» **Saved entries**
=== Section Start ===

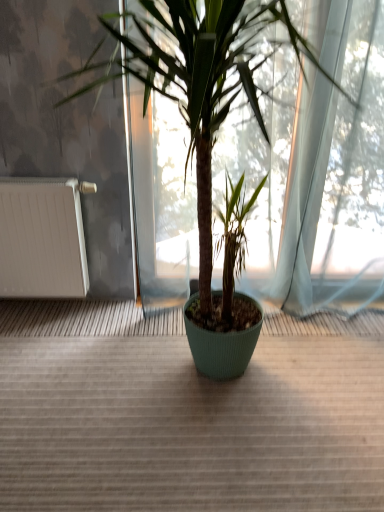
Where is `white matte radiator at left`? white matte radiator at left is located at coordinates (42, 238).

The height and width of the screenshot is (512, 384). Describe the element at coordinates (42, 238) in the screenshot. I see `white matte radiator at left` at that location.

Measure the distance between white matte radiator at left and camera.

They are 6.44 feet apart.

This screenshot has width=384, height=512. I want to click on green ribbed pot at center, so click(x=203, y=118).

Describe the element at coordinates (203, 118) in the screenshot. Image resolution: width=384 pixels, height=512 pixels. I see `green ribbed pot at center` at that location.

The width and height of the screenshot is (384, 512). I want to click on white matte radiator at left, so click(x=42, y=238).

Between white matte radiator at left and green ribbed pot at center, which one appears on the left side from the viewer's perspective?

Positioned to the left is white matte radiator at left.

Which object is further away from the camera taking this photo, white matte radiator at left or green ribbed pot at center?

white matte radiator at left is further from the camera.

Is point (5, 270) closer to viewer compared to point (228, 106)?

No, (5, 270) is behind (228, 106).

From the image's perspective, is white matte radiator at left located above green ribbed pot at center?

No, from the image's perspective, white matte radiator at left is not above green ribbed pot at center.

From a real-world perspective, relative to green ribbed pot at center, is white matte radiator at left vertically above or below?

white matte radiator at left is situated lower than green ribbed pot at center in the real world.

From the picture: In terms of width, does white matte radiator at left look wider or thinner when compared to green ribbed pot at center?

Clearly, white matte radiator at left has less width compared to green ribbed pot at center.

Can you confirm if white matte radiator at left is taller than green ribbed pot at center?

Incorrect, the height of white matte radiator at left is not larger of that of green ribbed pot at center.

Based on their sizes in the image, would you say white matte radiator at left is bigger or smaller than green ribbed pot at center?

Considering their sizes, white matte radiator at left takes up less space than green ribbed pot at center.

Is white matte radiator at left completely or partially outside of green ribbed pot at center?

That's correct, white matte radiator at left is outside of green ribbed pot at center.

Would you say white matte radiator at left is a long distance from green ribbed pot at center?

No, white matte radiator at left is in close proximity to green ribbed pot at center.

Is white matte radiator at left looking in the opposite direction of green ribbed pot at center?

No, green ribbed pot at center is not at the back of white matte radiator at left.

Consider the image. What's the angular difference between white matte radiator at left and green ribbed pot at center's facing directions?

white matte radiator at left and green ribbed pot at center are facing 4.98 degrees away from each other.

Where is `radiator on the left of the green ribbed pot at center`? This screenshot has height=512, width=384. radiator on the left of the green ribbed pot at center is located at coordinates (42, 238).

Which object is positioned more to the left, green ribbed pot at center or white matte radiator at left?

Positioned to the left is white matte radiator at left.

Does green ribbed pot at center lie behind white matte radiator at left?

That is False.

Is point (243, 34) closer or farther from the camera than point (70, 281)?

Clearly, point (243, 34) is closer to the camera than point (70, 281).

From the image's perspective, is green ribbed pot at center above or below white matte radiator at left?

Clearly, from the image's perspective, green ribbed pot at center is above white matte radiator at left.

From a real-world perspective, does green ribbed pot at center sit lower than white matte radiator at left?

No, from a real-world perspective, green ribbed pot at center is not below white matte radiator at left.

In terms of width, does green ribbed pot at center look wider or thinner when compared to white matte radiator at left?

Clearly, green ribbed pot at center has more width compared to white matte radiator at left.

Can you confirm if green ribbed pot at center is shorter than white matte radiator at left?

No.

Based on their sizes in the image, would you say green ribbed pot at center is bigger or smaller than white matte radiator at left?

Clearly, green ribbed pot at center is larger in size than white matte radiator at left.

Is green ribbed pot at center surrounding white matte radiator at left?

Actually, white matte radiator at left is outside green ribbed pot at center.

Is green ribbed pot at center far from white matte radiator at left?

They are positioned close to each other.

Does green ribbed pot at center turn towards white matte radiator at left?

No, green ribbed pot at center is not oriented towards white matte radiator at left.

This screenshot has height=512, width=384. Find the location of `houseplant in front of the white matte radiator at left`. houseplant in front of the white matte radiator at left is located at coordinates (203, 118).

At what (x,y) coordinates should I click in order to perform the action: click on radiator below the green ribbed pot at center (from a real-world perspective). Please return your answer as a coordinate pair (x, y). This screenshot has height=512, width=384. Looking at the image, I should click on (42, 238).

At what (x,y) coordinates should I click in order to perform the action: click on houseplant lying above the white matte radiator at left (from the image's perspective). Please return your answer as a coordinate pair (x, y). The height and width of the screenshot is (512, 384). Looking at the image, I should click on (203, 118).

=== Section End ===

» **YOUR INSTRUCTIONS**
Print all of the items above verbatim, leaving the pictures out.

» **FINISHED EXERCISE**
Where is `white matte radiator at left`? white matte radiator at left is located at coordinates (42, 238).

The height and width of the screenshot is (512, 384). Describe the element at coordinates (42, 238) in the screenshot. I see `white matte radiator at left` at that location.

Measure the distance between white matte radiator at left and camera.

They are 6.44 feet apart.

This screenshot has width=384, height=512. I want to click on green ribbed pot at center, so click(x=203, y=118).

Describe the element at coordinates (203, 118) in the screenshot. Image resolution: width=384 pixels, height=512 pixels. I see `green ribbed pot at center` at that location.

The width and height of the screenshot is (384, 512). I want to click on white matte radiator at left, so click(x=42, y=238).

Between white matte radiator at left and green ribbed pot at center, which one appears on the left side from the viewer's perspective?

Positioned to the left is white matte radiator at left.

Which object is further away from the camera taking this photo, white matte radiator at left or green ribbed pot at center?

white matte radiator at left is further from the camera.

Is point (5, 270) closer to viewer compared to point (228, 106)?

No, (5, 270) is behind (228, 106).

From the image's perspective, is white matte radiator at left located above green ribbed pot at center?

No, from the image's perspective, white matte radiator at left is not above green ribbed pot at center.

From a real-world perspective, relative to green ribbed pot at center, is white matte radiator at left vertically above or below?

white matte radiator at left is situated lower than green ribbed pot at center in the real world.

From the picture: In terms of width, does white matte radiator at left look wider or thinner when compared to green ribbed pot at center?

Clearly, white matte radiator at left has less width compared to green ribbed pot at center.

Can you confirm if white matte radiator at left is taller than green ribbed pot at center?

Incorrect, the height of white matte radiator at left is not larger of that of green ribbed pot at center.

Based on their sizes in the image, would you say white matte radiator at left is bigger or smaller than green ribbed pot at center?

Considering their sizes, white matte radiator at left takes up less space than green ribbed pot at center.

Is white matte radiator at left completely or partially outside of green ribbed pot at center?

That's correct, white matte radiator at left is outside of green ribbed pot at center.

Would you say white matte radiator at left is a long distance from green ribbed pot at center?

No, white matte radiator at left is in close proximity to green ribbed pot at center.

Is white matte radiator at left looking in the opposite direction of green ribbed pot at center?

No, green ribbed pot at center is not at the back of white matte radiator at left.

Consider the image. What's the angular difference between white matte radiator at left and green ribbed pot at center's facing directions?

white matte radiator at left and green ribbed pot at center are facing 4.98 degrees away from each other.

Where is `radiator on the left of the green ribbed pot at center`? This screenshot has height=512, width=384. radiator on the left of the green ribbed pot at center is located at coordinates (42, 238).

Which object is positioned more to the left, green ribbed pot at center or white matte radiator at left?

Positioned to the left is white matte radiator at left.

Does green ribbed pot at center lie behind white matte radiator at left?

That is False.

Is point (243, 34) closer or farther from the camera than point (70, 281)?

Clearly, point (243, 34) is closer to the camera than point (70, 281).

From the image's perspective, is green ribbed pot at center above or below white matte radiator at left?

Clearly, from the image's perspective, green ribbed pot at center is above white matte radiator at left.

From a real-world perspective, does green ribbed pot at center sit lower than white matte radiator at left?

No, from a real-world perspective, green ribbed pot at center is not below white matte radiator at left.

In terms of width, does green ribbed pot at center look wider or thinner when compared to white matte radiator at left?

Clearly, green ribbed pot at center has more width compared to white matte radiator at left.

Can you confirm if green ribbed pot at center is shorter than white matte radiator at left?

No.

Based on their sizes in the image, would you say green ribbed pot at center is bigger or smaller than white matte radiator at left?

Clearly, green ribbed pot at center is larger in size than white matte radiator at left.

Is green ribbed pot at center surrounding white matte radiator at left?

Actually, white matte radiator at left is outside green ribbed pot at center.

Is green ribbed pot at center far from white matte radiator at left?

They are positioned close to each other.

Does green ribbed pot at center turn towards white matte radiator at left?

No, green ribbed pot at center is not oriented towards white matte radiator at left.

This screenshot has height=512, width=384. Find the location of `houseplant in front of the white matte radiator at left`. houseplant in front of the white matte radiator at left is located at coordinates (203, 118).

At what (x,y) coordinates should I click in order to perform the action: click on radiator below the green ribbed pot at center (from a real-world perspective). Please return your answer as a coordinate pair (x, y). This screenshot has height=512, width=384. Looking at the image, I should click on (42, 238).

At what (x,y) coordinates should I click in order to perform the action: click on houseplant lying above the white matte radiator at left (from the image's perspective). Please return your answer as a coordinate pair (x, y). The height and width of the screenshot is (512, 384). Looking at the image, I should click on (203, 118).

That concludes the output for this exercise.